__TASK__.
State the number of lines in the records beneath that hold the word "none", and add nothing.

__EXTRACTED DATA__.

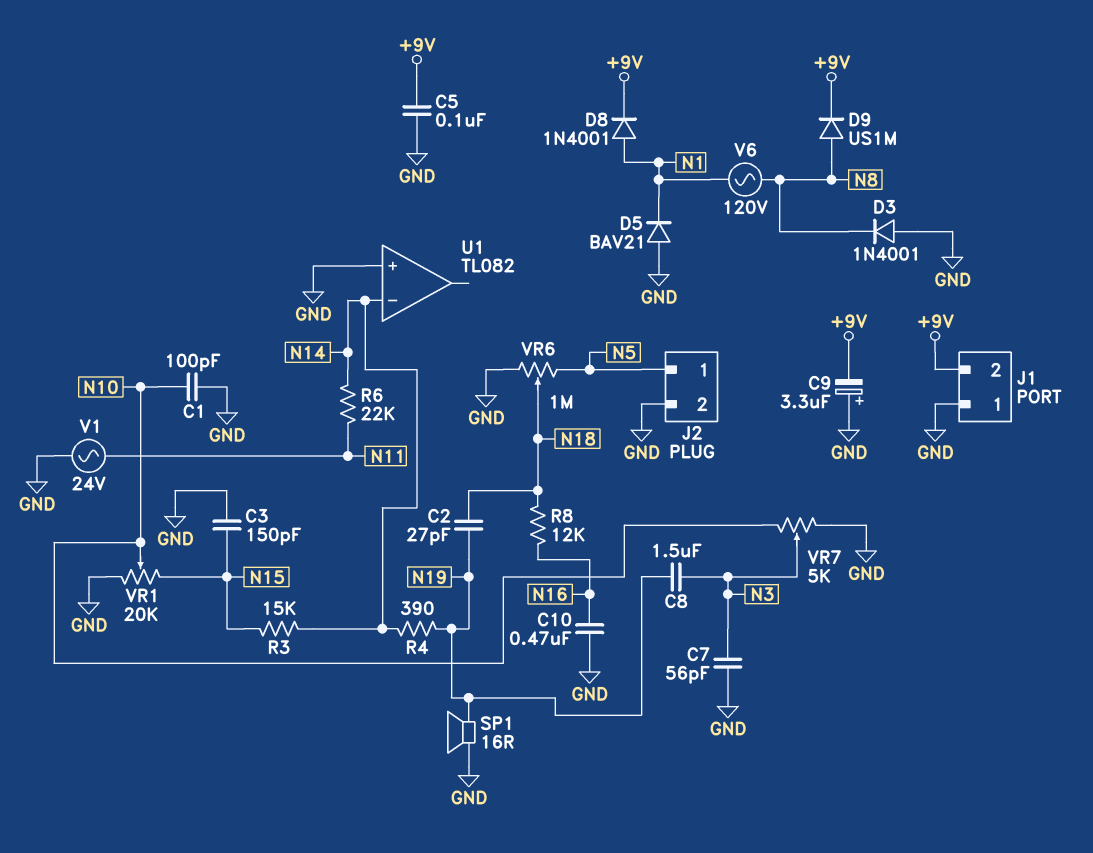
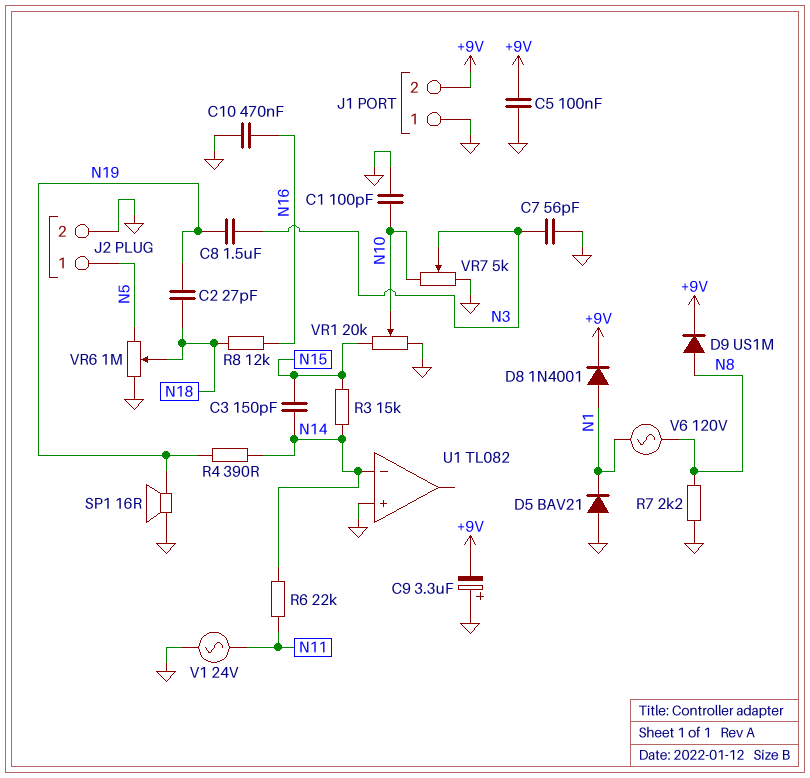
C3: 150pF (GND, N15) -> 150pF (N14, N15)
D3: diode 1N4001 (A GND, K N8) -> none
R7: none -> 2.2k (GND, N8)

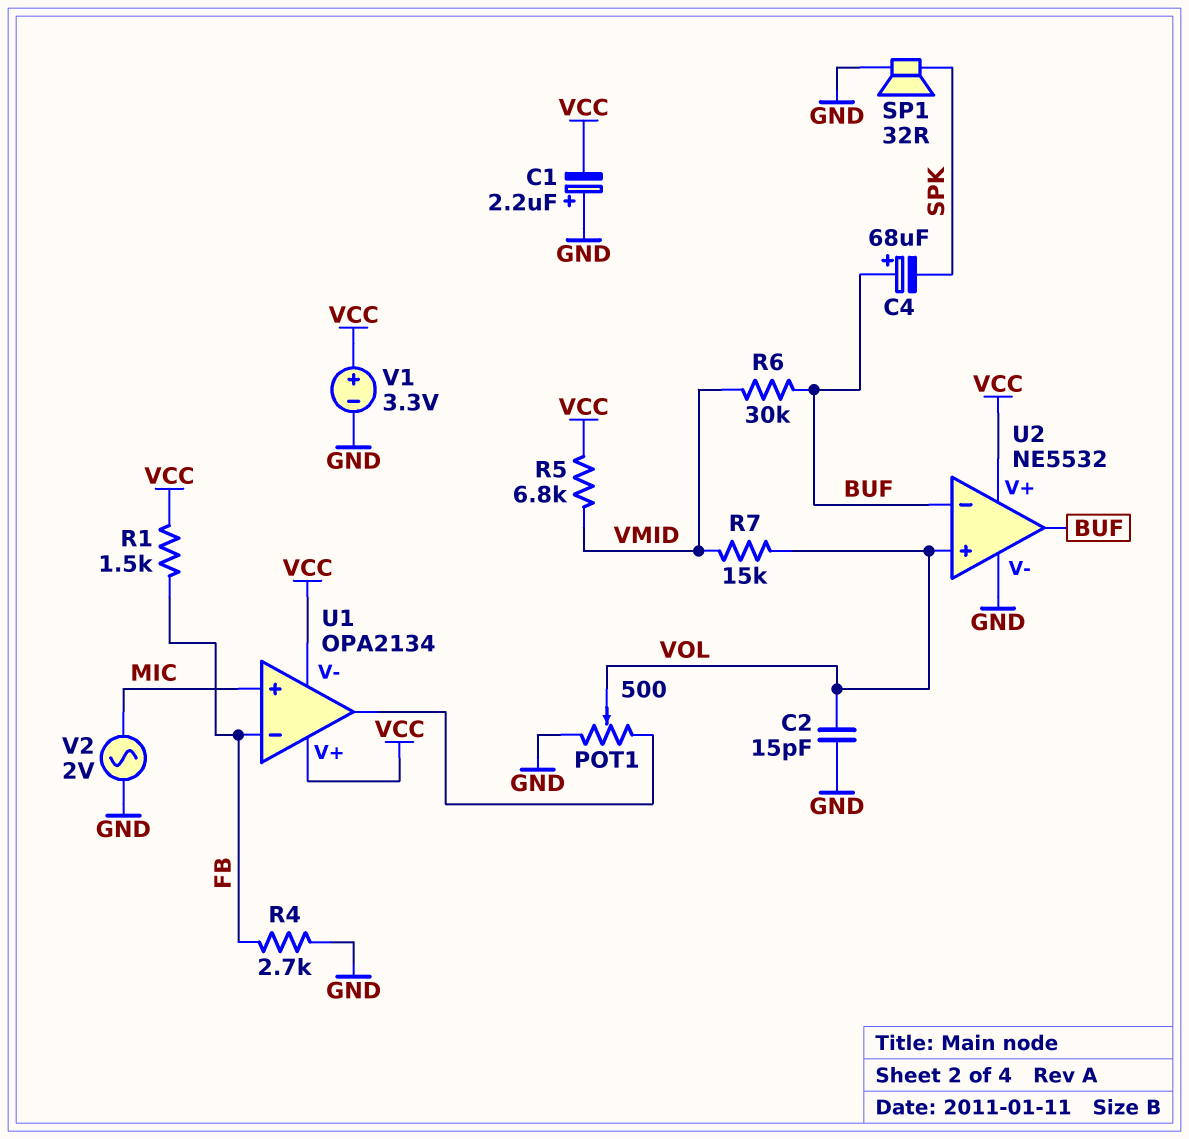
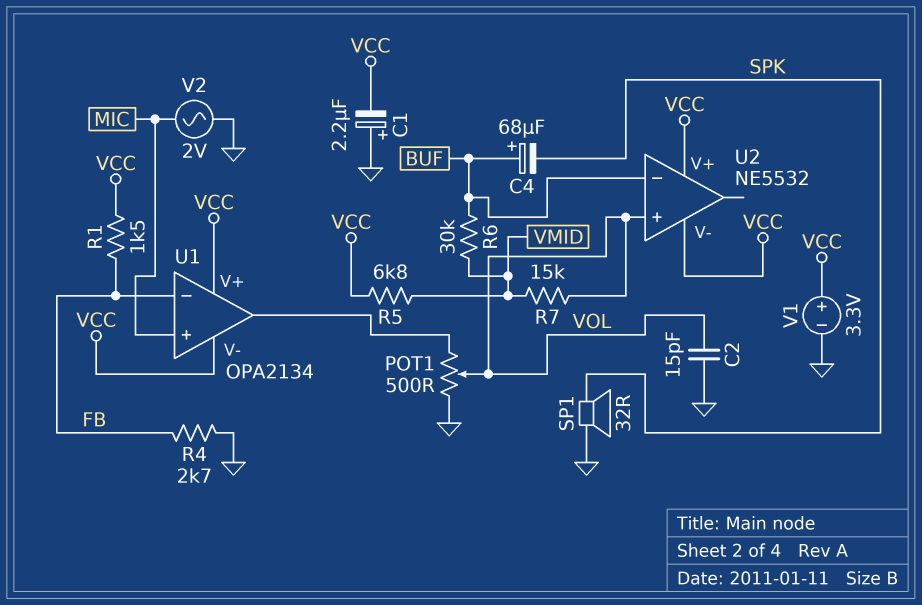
U2 pin V-: GND -> VCC
U2 pin out: BUF -> none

__RESULT OF THIS TASK__.
3